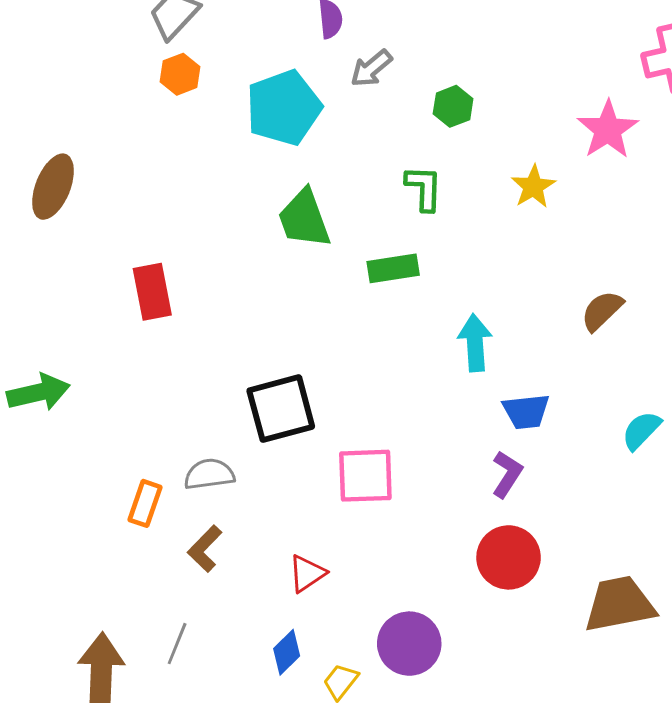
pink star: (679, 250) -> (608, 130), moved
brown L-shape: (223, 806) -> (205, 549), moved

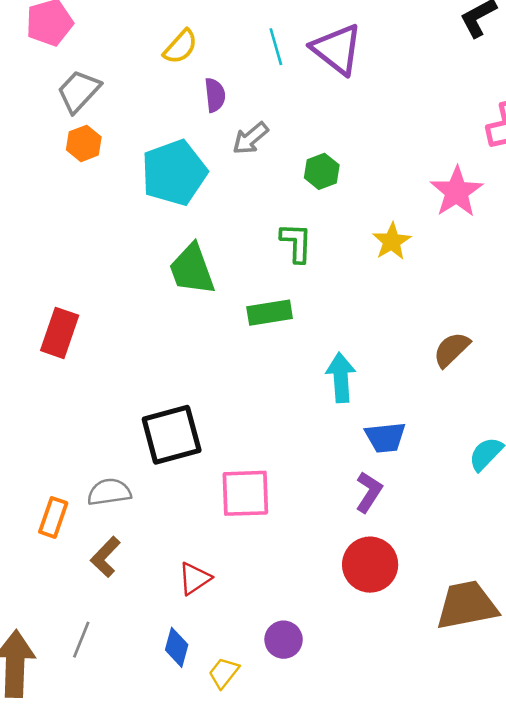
red rectangle: (152, 292) -> (60, 333), turned 30
purple circle: (409, 644) -> (284, 640), size x0.7
blue diamond: (287, 652) -> (177, 647), turned -30

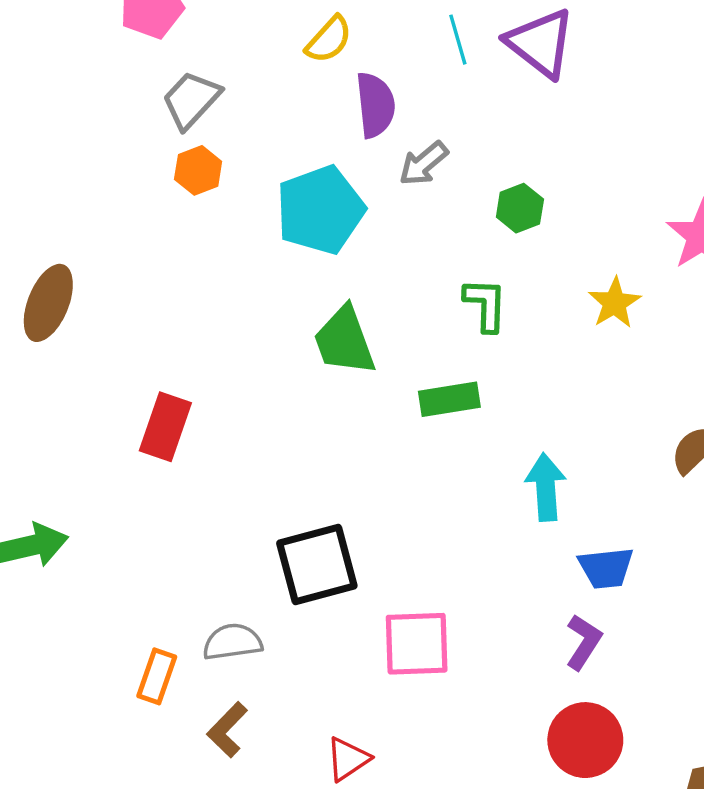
purple semicircle: (215, 95) -> (375, 105), size x1.4

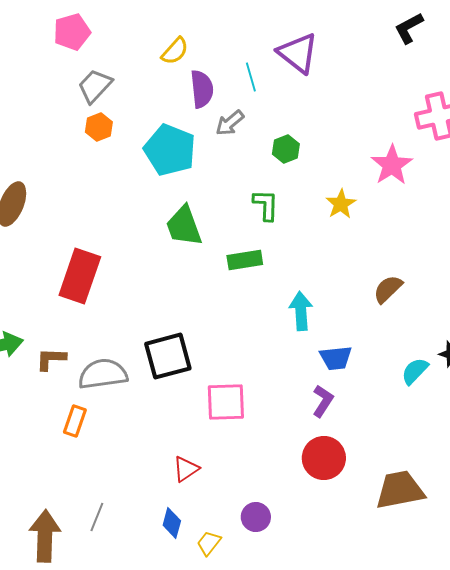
cyan line: (458, 40) -> (251, 77), moved
cyan pentagon: (320, 210) -> (170, 150), turned -30
red rectangle: (165, 427) -> (80, 276), size x1.4
gray semicircle: (232, 642) -> (103, 374), moved, size x1.4
brown L-shape: (227, 730) -> (51, 359), moved, turned 48

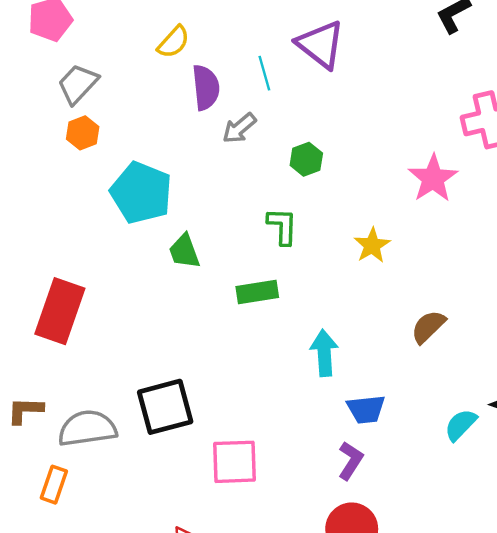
cyan pentagon: (170, 150) -> (141, 193), moved
yellow star: (341, 204) -> (372, 245), moved
green trapezoid: (184, 226) -> (184, 251), size x0.7

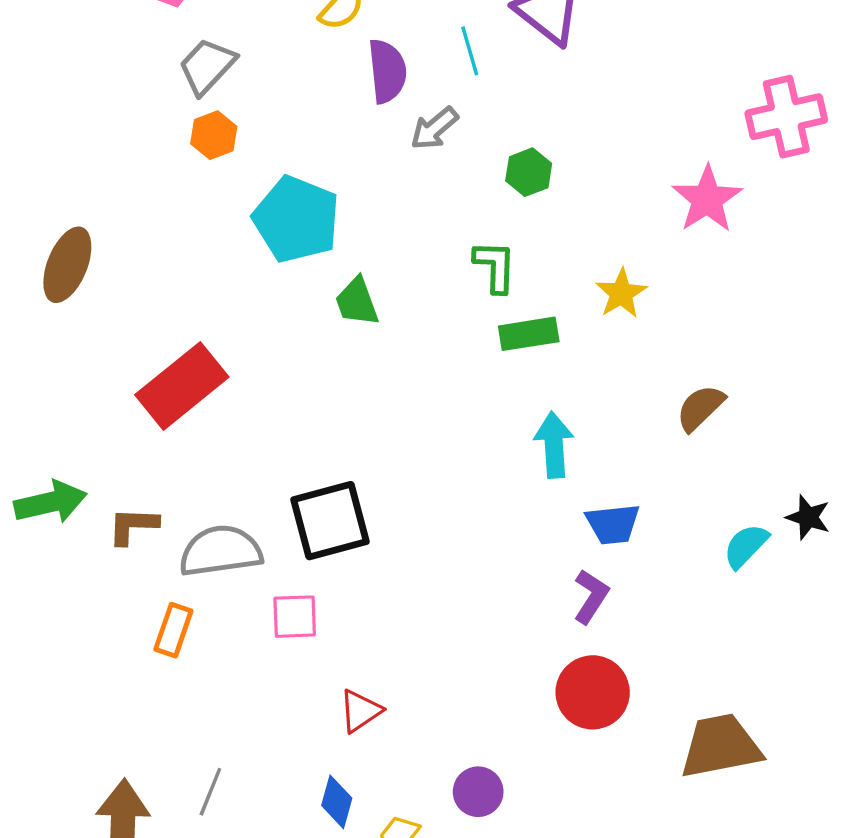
green rectangle: (257, 292) -> (529, 334), moved
red rectangle: (60, 311) -> (182, 386), turned 32
pink square: (234, 462) -> (295, 617), moved, size x0.7

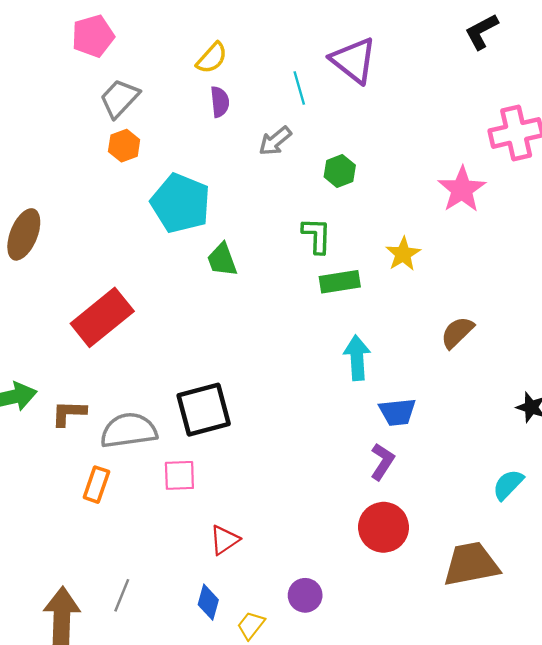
purple semicircle: (387, 71) -> (220, 102), moved, size x0.7
cyan semicircle: (746, 546) -> (508, 485), moved

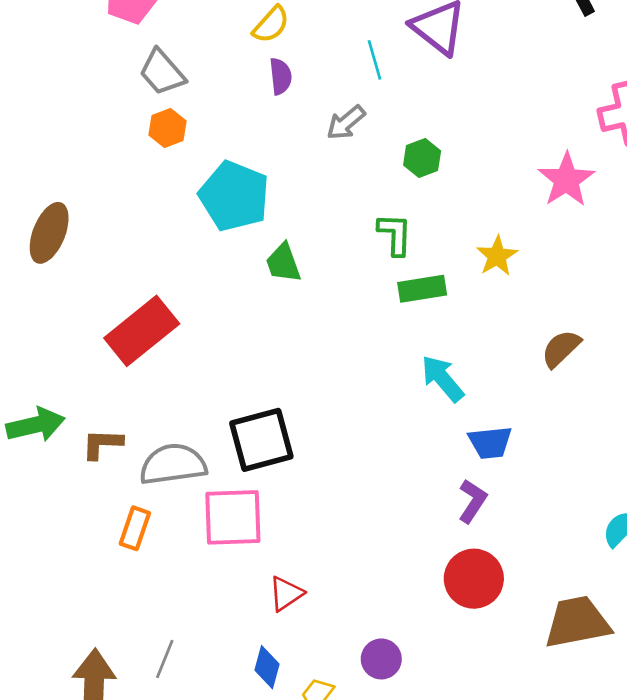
gray trapezoid: (119, 98) -> (162, 72), turned -84
cyan arrow: (357, 358) -> (443, 379), turned -36
pink square: (179, 475) -> (233, 517), size x1.6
───
▶ Instructions to follow: Everything from the line with "cyan pentagon: (320, 210)" down to the line with "cyan arrow: (357, 358)" in the data above should be copied exactly, with both end lines kept and the pictures left out.

▶ Problem solution:
cyan pentagon: (320, 210) -> (170, 150), turned -30
red rectangle: (165, 427) -> (80, 276), size x1.4
gray semicircle: (232, 642) -> (103, 374), moved, size x1.4
brown L-shape: (227, 730) -> (51, 359), moved, turned 48

cyan pentagon: (170, 150) -> (141, 193), moved
yellow star: (341, 204) -> (372, 245), moved
green trapezoid: (184, 226) -> (184, 251), size x0.7

green rectangle: (257, 292) -> (529, 334), moved
red rectangle: (60, 311) -> (182, 386), turned 32
pink square: (234, 462) -> (295, 617), moved, size x0.7

purple semicircle: (387, 71) -> (220, 102), moved, size x0.7
cyan semicircle: (746, 546) -> (508, 485), moved

gray trapezoid: (119, 98) -> (162, 72), turned -84
cyan arrow: (357, 358) -> (443, 379), turned -36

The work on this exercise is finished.